The required output consists solely of the lines from the top of the listing through the line containing "D3: diode US1M", transcribed exactly.
· · · ·
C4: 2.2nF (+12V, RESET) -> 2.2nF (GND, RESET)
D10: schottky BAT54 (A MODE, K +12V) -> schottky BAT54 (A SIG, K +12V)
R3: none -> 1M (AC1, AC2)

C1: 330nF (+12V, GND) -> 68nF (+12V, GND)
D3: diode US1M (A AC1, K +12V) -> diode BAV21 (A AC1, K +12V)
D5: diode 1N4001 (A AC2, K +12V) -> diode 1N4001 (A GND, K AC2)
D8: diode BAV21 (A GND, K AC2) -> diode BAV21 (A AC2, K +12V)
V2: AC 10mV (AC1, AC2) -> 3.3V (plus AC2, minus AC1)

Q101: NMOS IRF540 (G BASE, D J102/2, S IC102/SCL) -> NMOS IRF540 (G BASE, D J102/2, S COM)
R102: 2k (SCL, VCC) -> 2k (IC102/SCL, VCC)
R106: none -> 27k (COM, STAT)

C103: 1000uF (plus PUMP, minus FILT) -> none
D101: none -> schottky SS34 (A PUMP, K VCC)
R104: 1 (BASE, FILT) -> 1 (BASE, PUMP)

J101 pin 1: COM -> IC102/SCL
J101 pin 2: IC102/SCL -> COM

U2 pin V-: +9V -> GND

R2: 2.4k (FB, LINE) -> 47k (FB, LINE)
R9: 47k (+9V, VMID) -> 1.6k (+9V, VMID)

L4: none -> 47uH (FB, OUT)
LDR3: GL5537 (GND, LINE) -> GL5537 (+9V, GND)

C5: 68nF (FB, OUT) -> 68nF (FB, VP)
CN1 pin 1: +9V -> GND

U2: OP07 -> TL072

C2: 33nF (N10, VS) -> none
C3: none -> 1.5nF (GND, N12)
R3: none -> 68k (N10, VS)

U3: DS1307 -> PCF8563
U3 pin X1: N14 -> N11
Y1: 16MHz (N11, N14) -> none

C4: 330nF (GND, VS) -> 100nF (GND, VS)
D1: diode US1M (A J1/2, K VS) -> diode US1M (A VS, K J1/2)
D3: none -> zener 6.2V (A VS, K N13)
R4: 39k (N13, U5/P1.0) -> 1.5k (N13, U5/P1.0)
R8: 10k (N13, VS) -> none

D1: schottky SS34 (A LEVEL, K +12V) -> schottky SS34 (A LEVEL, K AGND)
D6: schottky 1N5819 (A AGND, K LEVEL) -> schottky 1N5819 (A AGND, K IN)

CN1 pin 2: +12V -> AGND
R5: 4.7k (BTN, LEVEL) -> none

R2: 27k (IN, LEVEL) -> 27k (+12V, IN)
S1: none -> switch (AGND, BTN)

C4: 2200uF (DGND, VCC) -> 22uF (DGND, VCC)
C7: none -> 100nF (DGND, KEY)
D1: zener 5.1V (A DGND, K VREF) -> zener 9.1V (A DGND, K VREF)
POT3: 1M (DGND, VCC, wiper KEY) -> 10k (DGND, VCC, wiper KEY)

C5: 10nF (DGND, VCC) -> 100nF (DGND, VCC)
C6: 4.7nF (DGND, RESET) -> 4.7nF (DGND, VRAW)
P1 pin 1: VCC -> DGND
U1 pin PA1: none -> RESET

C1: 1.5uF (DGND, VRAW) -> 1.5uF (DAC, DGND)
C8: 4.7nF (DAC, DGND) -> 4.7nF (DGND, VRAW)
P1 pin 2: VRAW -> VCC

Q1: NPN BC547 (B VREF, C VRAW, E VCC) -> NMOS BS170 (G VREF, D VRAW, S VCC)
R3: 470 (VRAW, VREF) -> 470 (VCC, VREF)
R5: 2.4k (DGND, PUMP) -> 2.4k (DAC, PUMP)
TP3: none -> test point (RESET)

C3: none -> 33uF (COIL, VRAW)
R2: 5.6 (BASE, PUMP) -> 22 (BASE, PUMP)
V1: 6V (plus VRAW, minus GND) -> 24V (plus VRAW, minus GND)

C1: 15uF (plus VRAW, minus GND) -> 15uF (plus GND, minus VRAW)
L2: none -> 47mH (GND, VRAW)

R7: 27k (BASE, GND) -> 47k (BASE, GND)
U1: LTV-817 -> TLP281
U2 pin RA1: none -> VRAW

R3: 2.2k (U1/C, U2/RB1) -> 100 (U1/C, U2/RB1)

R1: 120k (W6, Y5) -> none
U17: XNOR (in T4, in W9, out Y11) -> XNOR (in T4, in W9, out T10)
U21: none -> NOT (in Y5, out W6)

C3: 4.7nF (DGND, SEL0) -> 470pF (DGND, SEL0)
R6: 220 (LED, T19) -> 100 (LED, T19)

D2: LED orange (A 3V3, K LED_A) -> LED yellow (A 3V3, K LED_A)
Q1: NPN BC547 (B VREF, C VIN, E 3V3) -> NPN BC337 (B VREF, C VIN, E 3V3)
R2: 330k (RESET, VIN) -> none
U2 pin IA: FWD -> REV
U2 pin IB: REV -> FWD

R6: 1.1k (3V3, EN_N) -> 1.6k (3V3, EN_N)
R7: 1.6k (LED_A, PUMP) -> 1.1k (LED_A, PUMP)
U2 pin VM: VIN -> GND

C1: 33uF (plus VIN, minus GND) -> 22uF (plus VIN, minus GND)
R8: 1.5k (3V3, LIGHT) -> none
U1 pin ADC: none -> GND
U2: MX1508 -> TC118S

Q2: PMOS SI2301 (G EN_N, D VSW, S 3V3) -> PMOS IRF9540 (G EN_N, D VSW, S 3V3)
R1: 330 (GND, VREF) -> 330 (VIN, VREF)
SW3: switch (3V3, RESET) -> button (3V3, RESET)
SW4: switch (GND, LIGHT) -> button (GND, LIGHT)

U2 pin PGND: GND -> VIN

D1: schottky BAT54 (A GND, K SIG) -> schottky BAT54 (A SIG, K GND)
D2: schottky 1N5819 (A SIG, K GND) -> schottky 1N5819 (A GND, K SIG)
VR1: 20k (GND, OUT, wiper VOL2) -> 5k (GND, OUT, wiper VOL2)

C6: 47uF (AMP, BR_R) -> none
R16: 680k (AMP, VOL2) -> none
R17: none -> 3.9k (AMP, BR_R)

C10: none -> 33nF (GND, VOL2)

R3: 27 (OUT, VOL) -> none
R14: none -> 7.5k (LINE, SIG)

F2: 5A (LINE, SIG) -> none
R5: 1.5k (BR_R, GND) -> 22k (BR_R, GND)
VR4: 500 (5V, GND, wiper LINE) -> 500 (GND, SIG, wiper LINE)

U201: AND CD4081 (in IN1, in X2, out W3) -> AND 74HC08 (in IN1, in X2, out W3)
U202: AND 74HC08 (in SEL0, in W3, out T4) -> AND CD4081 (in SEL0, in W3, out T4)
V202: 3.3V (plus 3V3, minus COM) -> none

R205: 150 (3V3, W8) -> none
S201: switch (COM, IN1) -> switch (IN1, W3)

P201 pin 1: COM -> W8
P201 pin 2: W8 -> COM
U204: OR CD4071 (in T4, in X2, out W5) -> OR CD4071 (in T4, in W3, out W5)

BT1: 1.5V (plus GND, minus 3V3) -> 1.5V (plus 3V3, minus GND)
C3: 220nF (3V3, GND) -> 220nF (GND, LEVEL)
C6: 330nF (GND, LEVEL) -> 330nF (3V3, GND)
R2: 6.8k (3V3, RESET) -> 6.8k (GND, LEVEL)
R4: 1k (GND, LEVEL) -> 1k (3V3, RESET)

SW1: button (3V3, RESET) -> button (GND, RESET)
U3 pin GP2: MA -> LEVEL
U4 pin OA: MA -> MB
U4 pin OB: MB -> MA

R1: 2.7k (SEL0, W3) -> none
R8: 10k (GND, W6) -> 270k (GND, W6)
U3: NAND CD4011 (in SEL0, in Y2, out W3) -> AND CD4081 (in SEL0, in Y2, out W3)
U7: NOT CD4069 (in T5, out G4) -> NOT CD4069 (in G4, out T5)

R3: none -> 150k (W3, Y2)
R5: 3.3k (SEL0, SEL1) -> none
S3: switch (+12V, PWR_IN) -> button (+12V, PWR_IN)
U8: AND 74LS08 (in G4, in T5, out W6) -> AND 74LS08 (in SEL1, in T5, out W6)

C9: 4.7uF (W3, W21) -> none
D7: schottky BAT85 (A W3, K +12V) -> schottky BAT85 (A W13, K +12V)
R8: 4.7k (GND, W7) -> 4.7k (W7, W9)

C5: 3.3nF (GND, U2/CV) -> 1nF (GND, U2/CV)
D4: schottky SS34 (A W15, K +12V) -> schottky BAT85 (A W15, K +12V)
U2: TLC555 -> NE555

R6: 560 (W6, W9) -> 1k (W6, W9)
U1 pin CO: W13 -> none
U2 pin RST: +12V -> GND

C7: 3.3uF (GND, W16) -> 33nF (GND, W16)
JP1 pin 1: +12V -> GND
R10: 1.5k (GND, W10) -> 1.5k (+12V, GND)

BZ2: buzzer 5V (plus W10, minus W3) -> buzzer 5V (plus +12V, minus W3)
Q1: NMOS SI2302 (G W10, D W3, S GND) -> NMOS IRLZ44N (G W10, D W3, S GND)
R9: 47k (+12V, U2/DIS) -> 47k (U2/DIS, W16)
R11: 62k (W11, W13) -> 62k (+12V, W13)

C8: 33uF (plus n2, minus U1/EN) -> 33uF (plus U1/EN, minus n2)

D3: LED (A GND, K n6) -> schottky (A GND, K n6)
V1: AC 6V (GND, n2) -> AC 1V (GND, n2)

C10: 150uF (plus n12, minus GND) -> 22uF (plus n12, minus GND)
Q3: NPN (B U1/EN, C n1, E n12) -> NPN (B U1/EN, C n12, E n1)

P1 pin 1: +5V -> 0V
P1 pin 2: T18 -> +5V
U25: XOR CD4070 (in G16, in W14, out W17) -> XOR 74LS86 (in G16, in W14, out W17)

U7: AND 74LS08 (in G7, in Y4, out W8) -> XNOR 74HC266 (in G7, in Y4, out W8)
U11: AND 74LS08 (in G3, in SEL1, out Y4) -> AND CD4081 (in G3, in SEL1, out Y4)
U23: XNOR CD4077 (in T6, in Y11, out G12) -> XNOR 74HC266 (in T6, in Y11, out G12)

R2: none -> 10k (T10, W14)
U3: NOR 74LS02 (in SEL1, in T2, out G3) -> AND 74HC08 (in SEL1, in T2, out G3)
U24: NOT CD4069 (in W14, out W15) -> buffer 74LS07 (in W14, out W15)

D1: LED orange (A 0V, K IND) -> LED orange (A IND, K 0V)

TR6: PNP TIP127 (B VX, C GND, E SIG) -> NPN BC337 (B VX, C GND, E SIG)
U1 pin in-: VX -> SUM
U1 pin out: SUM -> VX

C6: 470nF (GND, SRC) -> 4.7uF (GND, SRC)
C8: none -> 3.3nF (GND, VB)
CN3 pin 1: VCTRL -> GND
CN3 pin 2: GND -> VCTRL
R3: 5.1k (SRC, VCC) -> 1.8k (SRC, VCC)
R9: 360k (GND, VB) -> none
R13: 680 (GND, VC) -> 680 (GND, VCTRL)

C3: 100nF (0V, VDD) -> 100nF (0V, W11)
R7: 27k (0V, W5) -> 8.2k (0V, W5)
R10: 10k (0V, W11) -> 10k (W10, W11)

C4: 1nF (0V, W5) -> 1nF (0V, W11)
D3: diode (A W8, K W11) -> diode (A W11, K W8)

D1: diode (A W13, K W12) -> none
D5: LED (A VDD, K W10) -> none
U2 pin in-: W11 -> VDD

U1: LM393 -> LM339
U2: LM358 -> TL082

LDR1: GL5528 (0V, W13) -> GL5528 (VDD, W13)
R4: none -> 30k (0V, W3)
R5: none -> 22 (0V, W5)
· · · ·
• EXERCISE ANSWER
C4: 2.2nF (+12V, RESET) -> 2.2nF (GND, RESET)
D10: schottky BAT54 (A MODE, K +12V) -> schottky BAT54 (A SIG, K +12V)
R3: none -> 1M (AC1, AC2)

C1: 330nF (+12V, GND) -> 68nF (+12V, GND)
D3: diode US1M (A AC1, K +12V) -> diode BAV21 (A AC1, K +12V)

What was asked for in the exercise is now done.